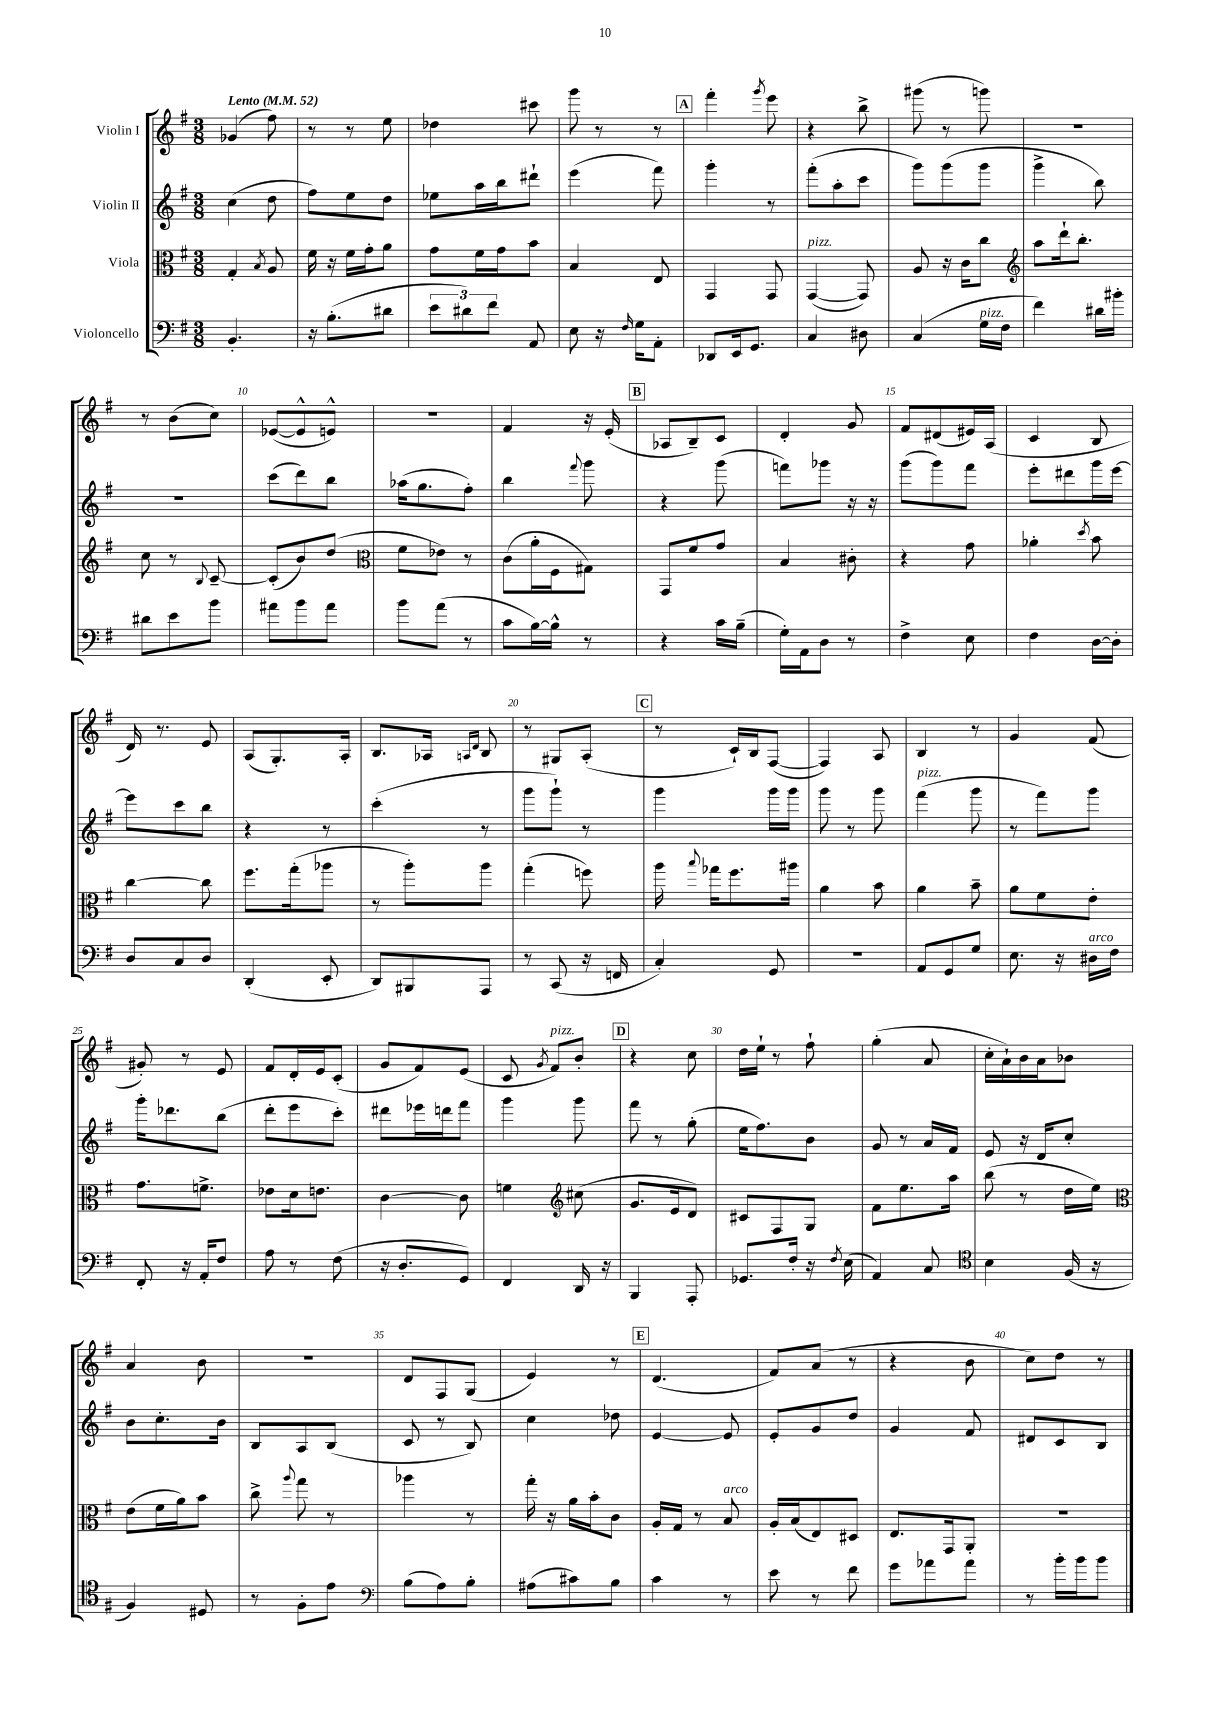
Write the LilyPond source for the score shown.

<<
\new StaffGroup <<
\new Staff = "s0" \with { instrumentName = "Violin I" } {
    \clef treble \key g \major \numericTimeSignature \time 3/8 \tempo "Lento" 4 = 52
    \autoBeamOff ges'4( fis''8) |
    r8 r8 e''8 |
    des''4 cis'''8 |
    g'''8 r8 r8 |
    \mark \markup { \box "A" } fis'''4-. \acciaccatura { g'''8 } e'''8 |
    r4 b''8-> |
    gis'''8( r8 g'''8) |
    R4. |
    r8 b'8[( c''8]) |
    ees'8[~( ees'8-^ e'8]-^) |
    R4. |
    fis'4 r16 e'16-.( |
    \mark \markup { \box "B" } aes8[ b8--) c'8] |
    d'4-. g'8 |
    fis'8[ dis'8( eis'16) a16]( |
    c'4 b8 |
    d'16) r8. e'8 |
    a8[( g8.-.) a16]-. |
    b8.[ aes16] \grace { a16[ d'16] } b8 |
    r8 gis8[ a8]-.( |
    \mark \markup { \box "C" } r8 c'16[-!) b16 fis8]~( |
    fis4) a8 |
    b4 r8 |
    g'4 fis'8( |
    gis'8-.) r8 e'8 |
    fis'8[ d'16-. e'16 c'8]-.( |
    g'8[ fis'8) e'8]( |
    c'8 \acciaccatura { g'8 } fis'8[^\markup { \italic "pizz." }) b'8]-. |
    \mark \markup { \box "D" } r4 c''8 |
    d''16[ e''16]-! r8 fis''8-! |
    g''4-.( a'8 |
    c''16[-. a'16-!) b'16 a'16 bes'8] |
    a'4 b'8 |
    R4. |
    d'8[ fis8 g8]( |
    e'4) r8 |
    \mark \markup { \box "E" } d'4.( |
    fis'8[) a'8]( r8 |
    r4 b'8 |
    c''8[) d''8] r8 \bar "|." |
}
\new Staff = "s1" \with { instrumentName = "Violin II" } {
    \clef treble \key g \major \numericTimeSignature \time 3/8
    \autoBeamOff c''4( d''8 |
    fis''8[) e''8 d''8] |
    ees''8[ a''16 b''16 dis'''8]-! |
    e'''4( fis'''8) |
    \mark \markup { \box "A" } g'''4-. r8 |
    fis'''8[-.( a''8-. c'''8] |
    g'''8[) g'''8( g'''8] |
    g'''4-> b''8) |
    R4. |
    c'''8[( d'''8) b''8] |
    aes''16[( g''8. fis''8]-.) |
    b''4 \appoggiatura { fis'''8 } g'''8 |
    \mark \markup { \box "B" } r4 g'''8( |
    f'''8[) ges'''8] r16 r16 |
    g'''8[( g'''8) fis'''8] |
    e'''8[-. dis'''8 g'''16 e'''16]~ |
    e'''8[ c'''8 b''8] |
    r4 r8 |
    c'''4-.( r8 |
    g'''8[ g'''8]-!) r8 |
    \mark \markup { \box "C" } g'''4 g'''16[ g'''16] |
    g'''8 r8 g'''8 |
    fis'''4^\markup { \italic "pizz." }( g'''8 |
    r8 fis'''8[) g'''8] |
    g'''16[-. des'''8. b''8]( |
    d'''8[-. e'''8 c'''8]-.) |
    dis'''8[ ees'''16 d'''16 fis'''8] |
    g'''4 g'''8 |
    \mark \markup { \box "D" } fis'''8 r8 g''8-.( |
    e''16[ fis''8.) b'8] |
    g'8 r8 a'16[ fis'16] |
    e'8 r16 d'16[ c''8]-. |
    b'8[ c''8.-. b'16] |
    b8[ a8 b8]( |
    c'8 r8 b8) |
    c''4 des''8 |
    \mark \markup { \box "E" } e'4~ e'8 |
    e'8[-. g'8 d''8] |
    g'4 fis'8 |
    dis'8[ c'8 b8] \bar "|." |
}
\new Staff = "s2" \with { instrumentName = "Viola" } {
    \clef alto \key g \major \numericTimeSignature \time 3/8
    \autoBeamOff g4-. \acciaccatura { b8 } a8 |
    fis'16 r16 fis'16[ g'16-. a'8] |
    g'8[ fis'16 g'16 b'8] |
    b4 e8 |
    \mark \markup { \box "A" } g,4 g,8 |
    g,4~^\markup { \italic "pizz." }( g,8) |
    a8 r16 c'16[ c''8] |
    \clef treble a''8[ d'''16-! b''8.]-. |
    c''8 r8 \appoggiatura { b8 } c'8~-- |
    c'8[-.( b'8) d''8]( |
    \clef alto fis'8[ ees'8]) r8 |
    c'8[( a'16-. fis16 gis8]) |
    \mark \markup { \box "B" } g,8[ fis'8 g'8] |
    b4 cis'8-. |
    r4 g'8 |
    aes'4-. \acciaccatura { d''8 } b'8 |
    c''4~ c''8 |
    fis''8.[ g''16-.( aes''8] |
    r8 a''8[-.) a''8] |
    g''4-.( f''8) |
    \mark \markup { \box "C" } a''16 \appoggiatura { b''8 } ges''16[ fis''8. ais''16] |
    a'4 b'8 |
    a'4 b'8-- |
    a'8[ fis'8 e'8]-. |
    g'8.[ f'8.]-> |
    ees'8[ d'16 e'8.] |
    c'4~ c'8 |
    f'4 \clef treble cis''8( |
    \mark \markup { \box "D" } g'8.[ e'16 d'8]) |
    cis'8[ fis8 g8] |
    fis'8[ e''8. a''16] |
    b''8( r8 d''16[ e''16]) |
    \clef alto e'8[( fis'16 a'16) b'8] |
    c''8-> \appoggiatura { a''8 } g''8 r8 |
    aes''4 r8 |
    g''16-. r16 a'16[ b'16-. c'8] |
    \mark \markup { \box "E" } a16[-. g16] r8 b8^\markup { \italic "arco" } |
    a16[-. b16( e8) dis8] |
    e8.[ g,16 a,8]-. |
    R4. \bar "|." |
}
\new Staff = "s3" \with { instrumentName = "Violoncello" } {
    \clef bass \key g \major \numericTimeSignature \time 3/8
    \autoBeamOff b,4.-. |
    r16 b8.[-.( dis'8] |
    \tuplet 3/2 { e'8[ dis'8) fis'8] } a,8 |
    e8 r16 \grace { fis16 } g16[ a,8]-. |
    \mark \markup { \box "A" } des,8[ e,16 g,8.] |
    c4 dis8 |
    c4( g16[^\markup { \italic "pizz." } fis16] |
    fis'4) dis'16[ bis'16]-. |
    dis'8[ e'8 b'8] |
    ais'8[ b'8 ais'8] |
    b'8[ a'8]( r8 |
    c'8[ b16~) b16]-^ r8 |
    \mark \markup { \box "B" } r4 c'16[ b16]--( |
    g16[-.) a,16 d8] r8 |
    fis4-> e8 |
    fis4 d16[~ d16]-. |
    d8[ c8 d8] |
    d,4-.( e,8-. |
    d,8[) bis,,8 a,,8] |
    r8 c,8( r16 f,16 |
    \mark \markup { \box "C" } c4-.) g,8 |
    R4. |
    a,8[ g,8 g8] |
    e8. r16 dis16[^\markup { \italic "arco" } fis16] |
    fis,8-. r16 a,16[-. fis8] |
    a8 r8 fis8( |
    r16 d8.[-. g,8]) |
    fis,4 d,16 r16 |
    \mark \markup { \box "D" } b,,4 a,,8-. |
    ges,8.[ fis16]-. r16 \acciaccatura { fis8 } e16( |
    a,4) c8 |
    \clef tenor b4 fis16( r16 |
    fis4) dis8 |
    r8 fis8[-. e'8] |
    \clef bass b8[( a8) b8]-. |
    ais8[( cis'8) b8] |
    \mark \markup { \box "E" } c'4 r8 |
    e'8 r8 fis'8 |
    g'8[ aes'8 aes'8] |
    r8 b'16[-. b'16 b'8] \bar "|." |
}
>>
>>
\layout { \context { \Score \override BarNumber.break-visibility = ##(#f #t #t) barNumberVisibility = #(every-nth-bar-number-visible 5) } }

----------

→ Requirements
How many lines in the records above contain the string "autoBeamOff"? Reply with the number alone.

→ Written response
4